• MATERIAL TO PROCESS
++++
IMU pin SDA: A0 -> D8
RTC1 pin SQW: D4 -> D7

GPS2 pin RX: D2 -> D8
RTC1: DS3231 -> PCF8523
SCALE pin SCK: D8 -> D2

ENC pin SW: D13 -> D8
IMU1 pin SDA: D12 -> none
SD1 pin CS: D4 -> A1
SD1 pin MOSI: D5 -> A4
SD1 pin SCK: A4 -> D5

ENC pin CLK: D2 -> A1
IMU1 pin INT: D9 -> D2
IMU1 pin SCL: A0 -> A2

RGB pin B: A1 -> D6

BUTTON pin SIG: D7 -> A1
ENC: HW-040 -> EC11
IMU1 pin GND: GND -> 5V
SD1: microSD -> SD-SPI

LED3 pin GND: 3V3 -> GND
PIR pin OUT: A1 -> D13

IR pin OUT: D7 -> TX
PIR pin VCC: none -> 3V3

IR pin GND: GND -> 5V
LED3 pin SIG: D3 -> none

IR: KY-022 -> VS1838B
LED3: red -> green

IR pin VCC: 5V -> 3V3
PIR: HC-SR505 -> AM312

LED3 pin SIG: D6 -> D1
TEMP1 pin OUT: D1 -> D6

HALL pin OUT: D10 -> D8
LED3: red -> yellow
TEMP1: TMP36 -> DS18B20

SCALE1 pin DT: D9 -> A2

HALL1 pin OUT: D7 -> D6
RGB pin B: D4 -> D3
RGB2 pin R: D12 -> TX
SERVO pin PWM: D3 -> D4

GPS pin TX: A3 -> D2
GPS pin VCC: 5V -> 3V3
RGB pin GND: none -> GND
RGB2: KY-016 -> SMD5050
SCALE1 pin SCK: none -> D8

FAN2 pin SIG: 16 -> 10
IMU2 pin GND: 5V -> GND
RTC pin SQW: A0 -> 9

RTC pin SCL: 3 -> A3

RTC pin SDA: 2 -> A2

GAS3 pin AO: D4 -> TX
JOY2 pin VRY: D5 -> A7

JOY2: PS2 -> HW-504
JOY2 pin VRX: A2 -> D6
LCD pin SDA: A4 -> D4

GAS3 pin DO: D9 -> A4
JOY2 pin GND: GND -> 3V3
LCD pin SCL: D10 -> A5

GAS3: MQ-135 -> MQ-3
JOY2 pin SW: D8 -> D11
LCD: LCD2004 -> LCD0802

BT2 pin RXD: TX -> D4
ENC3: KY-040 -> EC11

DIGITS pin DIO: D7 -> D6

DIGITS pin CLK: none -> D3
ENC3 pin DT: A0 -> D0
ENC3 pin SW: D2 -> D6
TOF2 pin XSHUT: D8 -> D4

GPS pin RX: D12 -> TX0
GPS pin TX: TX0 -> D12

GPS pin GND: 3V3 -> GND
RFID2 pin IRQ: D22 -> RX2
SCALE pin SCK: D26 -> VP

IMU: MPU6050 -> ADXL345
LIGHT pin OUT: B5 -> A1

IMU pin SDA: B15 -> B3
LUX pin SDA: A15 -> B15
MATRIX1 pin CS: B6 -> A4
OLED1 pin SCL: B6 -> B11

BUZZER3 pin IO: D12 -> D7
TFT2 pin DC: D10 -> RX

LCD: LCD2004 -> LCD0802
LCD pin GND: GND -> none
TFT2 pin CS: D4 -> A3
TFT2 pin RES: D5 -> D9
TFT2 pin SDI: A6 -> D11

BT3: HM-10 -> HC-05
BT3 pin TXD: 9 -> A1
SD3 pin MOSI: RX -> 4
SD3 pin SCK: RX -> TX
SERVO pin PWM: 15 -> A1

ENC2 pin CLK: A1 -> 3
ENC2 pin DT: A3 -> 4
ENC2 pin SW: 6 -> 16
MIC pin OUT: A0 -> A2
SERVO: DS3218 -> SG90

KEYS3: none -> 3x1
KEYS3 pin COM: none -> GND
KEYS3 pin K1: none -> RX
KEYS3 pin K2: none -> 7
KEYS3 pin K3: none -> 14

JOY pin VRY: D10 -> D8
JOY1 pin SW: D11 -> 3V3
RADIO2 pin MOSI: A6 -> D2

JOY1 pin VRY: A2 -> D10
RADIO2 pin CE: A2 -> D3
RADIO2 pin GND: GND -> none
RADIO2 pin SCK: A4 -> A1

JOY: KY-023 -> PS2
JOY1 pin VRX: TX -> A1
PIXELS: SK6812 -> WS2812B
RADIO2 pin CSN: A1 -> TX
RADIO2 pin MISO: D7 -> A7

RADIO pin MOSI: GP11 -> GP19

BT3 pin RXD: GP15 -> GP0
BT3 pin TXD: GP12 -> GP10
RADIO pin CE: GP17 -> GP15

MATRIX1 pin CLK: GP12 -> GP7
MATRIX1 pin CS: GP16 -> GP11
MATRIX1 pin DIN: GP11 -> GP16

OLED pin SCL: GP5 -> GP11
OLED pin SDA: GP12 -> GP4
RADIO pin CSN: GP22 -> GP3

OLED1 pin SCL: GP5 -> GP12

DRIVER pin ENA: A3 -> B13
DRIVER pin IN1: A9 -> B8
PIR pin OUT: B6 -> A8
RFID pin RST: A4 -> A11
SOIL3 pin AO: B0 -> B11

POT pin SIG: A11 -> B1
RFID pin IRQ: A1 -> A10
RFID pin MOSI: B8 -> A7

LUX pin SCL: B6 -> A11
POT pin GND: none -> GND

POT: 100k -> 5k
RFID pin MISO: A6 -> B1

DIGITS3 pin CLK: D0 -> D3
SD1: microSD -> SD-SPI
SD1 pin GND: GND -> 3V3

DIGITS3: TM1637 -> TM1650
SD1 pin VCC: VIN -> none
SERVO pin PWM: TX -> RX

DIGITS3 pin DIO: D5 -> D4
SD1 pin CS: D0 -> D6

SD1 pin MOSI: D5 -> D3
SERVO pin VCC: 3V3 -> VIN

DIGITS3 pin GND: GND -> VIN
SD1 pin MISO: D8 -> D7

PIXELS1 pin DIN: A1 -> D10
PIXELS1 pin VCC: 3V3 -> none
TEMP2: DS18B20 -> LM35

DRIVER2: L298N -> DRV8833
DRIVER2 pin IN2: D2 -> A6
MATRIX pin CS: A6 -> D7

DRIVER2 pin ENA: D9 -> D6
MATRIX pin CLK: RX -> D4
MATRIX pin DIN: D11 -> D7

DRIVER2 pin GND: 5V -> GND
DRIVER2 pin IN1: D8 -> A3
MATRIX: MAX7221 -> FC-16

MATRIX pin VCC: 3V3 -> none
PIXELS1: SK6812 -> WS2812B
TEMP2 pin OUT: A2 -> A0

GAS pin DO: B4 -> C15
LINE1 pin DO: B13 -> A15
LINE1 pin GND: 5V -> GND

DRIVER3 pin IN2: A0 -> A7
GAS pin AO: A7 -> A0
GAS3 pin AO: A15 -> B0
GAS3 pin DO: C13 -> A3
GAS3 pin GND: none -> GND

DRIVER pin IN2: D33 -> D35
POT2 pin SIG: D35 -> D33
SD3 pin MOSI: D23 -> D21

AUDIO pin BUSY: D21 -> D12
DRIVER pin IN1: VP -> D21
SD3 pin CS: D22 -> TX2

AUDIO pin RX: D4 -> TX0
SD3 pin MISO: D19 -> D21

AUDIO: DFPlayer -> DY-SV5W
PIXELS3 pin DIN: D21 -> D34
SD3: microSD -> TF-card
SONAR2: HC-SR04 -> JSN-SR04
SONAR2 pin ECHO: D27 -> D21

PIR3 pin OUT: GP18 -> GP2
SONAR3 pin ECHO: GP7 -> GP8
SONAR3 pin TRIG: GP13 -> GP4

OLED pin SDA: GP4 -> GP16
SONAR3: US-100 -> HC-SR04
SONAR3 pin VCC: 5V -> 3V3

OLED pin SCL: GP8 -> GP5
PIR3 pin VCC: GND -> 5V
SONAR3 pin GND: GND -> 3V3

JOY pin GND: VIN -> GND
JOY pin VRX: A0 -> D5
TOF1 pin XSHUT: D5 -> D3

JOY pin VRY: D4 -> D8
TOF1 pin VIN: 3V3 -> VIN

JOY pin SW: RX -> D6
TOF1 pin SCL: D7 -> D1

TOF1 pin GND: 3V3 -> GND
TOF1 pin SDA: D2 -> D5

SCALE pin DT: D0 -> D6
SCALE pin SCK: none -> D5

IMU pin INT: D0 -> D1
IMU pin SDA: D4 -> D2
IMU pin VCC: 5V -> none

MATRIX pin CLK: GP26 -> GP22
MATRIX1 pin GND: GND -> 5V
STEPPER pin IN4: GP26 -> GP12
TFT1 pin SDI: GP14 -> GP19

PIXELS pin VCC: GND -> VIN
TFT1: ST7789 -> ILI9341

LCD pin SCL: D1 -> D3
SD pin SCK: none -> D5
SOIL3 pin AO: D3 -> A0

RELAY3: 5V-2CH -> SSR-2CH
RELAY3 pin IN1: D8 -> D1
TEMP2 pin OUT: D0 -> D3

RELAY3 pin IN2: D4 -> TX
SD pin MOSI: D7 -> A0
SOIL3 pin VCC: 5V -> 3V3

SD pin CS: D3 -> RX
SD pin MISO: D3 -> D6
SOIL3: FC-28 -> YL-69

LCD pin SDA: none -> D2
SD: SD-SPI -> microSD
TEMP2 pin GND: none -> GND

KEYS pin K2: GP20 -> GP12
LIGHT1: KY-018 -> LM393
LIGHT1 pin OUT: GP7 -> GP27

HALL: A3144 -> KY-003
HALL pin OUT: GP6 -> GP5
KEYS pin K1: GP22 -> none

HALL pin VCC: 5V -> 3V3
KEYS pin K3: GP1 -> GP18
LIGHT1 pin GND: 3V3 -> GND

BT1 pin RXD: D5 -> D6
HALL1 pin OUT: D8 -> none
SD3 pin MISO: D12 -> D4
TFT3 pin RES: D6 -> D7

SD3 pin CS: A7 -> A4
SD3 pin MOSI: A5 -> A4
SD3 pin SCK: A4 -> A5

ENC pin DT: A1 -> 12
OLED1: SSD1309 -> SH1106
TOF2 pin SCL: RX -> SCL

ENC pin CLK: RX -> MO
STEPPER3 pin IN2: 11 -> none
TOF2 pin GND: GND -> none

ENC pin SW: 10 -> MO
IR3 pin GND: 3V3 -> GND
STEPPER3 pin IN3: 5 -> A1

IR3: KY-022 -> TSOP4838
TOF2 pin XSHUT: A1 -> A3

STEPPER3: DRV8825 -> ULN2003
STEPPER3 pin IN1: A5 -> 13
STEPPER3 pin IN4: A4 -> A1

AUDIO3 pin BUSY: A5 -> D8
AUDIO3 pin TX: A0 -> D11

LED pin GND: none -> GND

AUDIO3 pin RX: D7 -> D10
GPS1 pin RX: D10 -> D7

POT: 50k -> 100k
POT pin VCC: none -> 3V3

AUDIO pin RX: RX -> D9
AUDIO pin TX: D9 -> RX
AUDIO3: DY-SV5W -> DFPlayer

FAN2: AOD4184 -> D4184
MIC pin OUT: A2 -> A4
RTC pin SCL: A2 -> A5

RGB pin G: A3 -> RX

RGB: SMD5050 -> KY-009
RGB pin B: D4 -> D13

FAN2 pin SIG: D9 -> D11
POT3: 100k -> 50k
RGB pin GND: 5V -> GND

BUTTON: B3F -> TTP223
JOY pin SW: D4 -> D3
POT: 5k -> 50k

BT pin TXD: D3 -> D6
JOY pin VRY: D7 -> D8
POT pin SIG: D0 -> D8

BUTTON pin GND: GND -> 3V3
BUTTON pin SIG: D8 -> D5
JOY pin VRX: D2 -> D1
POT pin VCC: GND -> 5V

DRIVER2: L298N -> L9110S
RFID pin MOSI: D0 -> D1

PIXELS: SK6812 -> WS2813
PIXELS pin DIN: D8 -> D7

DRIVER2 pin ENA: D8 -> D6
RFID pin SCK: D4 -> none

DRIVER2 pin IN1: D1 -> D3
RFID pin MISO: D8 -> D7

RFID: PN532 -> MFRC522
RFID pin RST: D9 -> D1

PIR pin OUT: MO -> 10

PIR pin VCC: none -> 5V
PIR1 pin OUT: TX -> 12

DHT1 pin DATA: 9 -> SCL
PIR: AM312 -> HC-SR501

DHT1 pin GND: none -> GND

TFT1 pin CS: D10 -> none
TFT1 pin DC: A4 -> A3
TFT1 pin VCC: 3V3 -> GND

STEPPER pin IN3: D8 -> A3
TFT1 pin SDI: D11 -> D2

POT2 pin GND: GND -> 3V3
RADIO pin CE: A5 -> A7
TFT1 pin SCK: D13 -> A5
++++
Reproduce, word for word, every line starting at the line that contains "TOF2 pin GND: GND -> none" and ending with the final line of the entries.

• WRITTEN REPLY
TOF2 pin GND: GND -> none

ENC pin SW: 10 -> MO
IR3 pin GND: 3V3 -> GND
STEPPER3 pin IN3: 5 -> A1

IR3: KY-022 -> TSOP4838
TOF2 pin XSHUT: A1 -> A3

STEPPER3: DRV8825 -> ULN2003
STEPPER3 pin IN1: A5 -> 13
STEPPER3 pin IN4: A4 -> A1

AUDIO3 pin BUSY: A5 -> D8
AUDIO3 pin TX: A0 -> D11

LED pin GND: none -> GND

AUDIO3 pin RX: D7 -> D10
GPS1 pin RX: D10 -> D7

POT: 50k -> 100k
POT pin VCC: none -> 3V3

AUDIO pin RX: RX -> D9
AUDIO pin TX: D9 -> RX
AUDIO3: DY-SV5W -> DFPlayer

FAN2: AOD4184 -> D4184
MIC pin OUT: A2 -> A4
RTC pin SCL: A2 -> A5

RGB pin G: A3 -> RX

RGB: SMD5050 -> KY-009
RGB pin B: D4 -> D13

FAN2 pin SIG: D9 -> D11
POT3: 100k -> 50k
RGB pin GND: 5V -> GND

BUTTON: B3F -> TTP223
JOY pin SW: D4 -> D3
POT: 5k -> 50k

BT pin TXD: D3 -> D6
JOY pin VRY: D7 -> D8
POT pin SIG: D0 -> D8

BUTTON pin GND: GND -> 3V3
BUTTON pin SIG: D8 -> D5
JOY pin VRX: D2 -> D1
POT pin VCC: GND -> 5V

DRIVER2: L298N -> L9110S
RFID pin MOSI: D0 -> D1

PIXELS: SK6812 -> WS2813
PIXELS pin DIN: D8 -> D7

DRIVER2 pin ENA: D8 -> D6
RFID pin SCK: D4 -> none

DRIVER2 pin IN1: D1 -> D3
RFID pin MISO: D8 -> D7

RFID: PN532 -> MFRC522
RFID pin RST: D9 -> D1

PIR pin OUT: MO -> 10

PIR pin VCC: none -> 5V
PIR1 pin OUT: TX -> 12

DHT1 pin DATA: 9 -> SCL
PIR: AM312 -> HC-SR501

DHT1 pin GND: none -> GND

TFT1 pin CS: D10 -> none
TFT1 pin DC: A4 -> A3
TFT1 pin VCC: 3V3 -> GND

STEPPER pin IN3: D8 -> A3
TFT1 pin SDI: D11 -> D2

POT2 pin GND: GND -> 3V3
RADIO pin CE: A5 -> A7
TFT1 pin SCK: D13 -> A5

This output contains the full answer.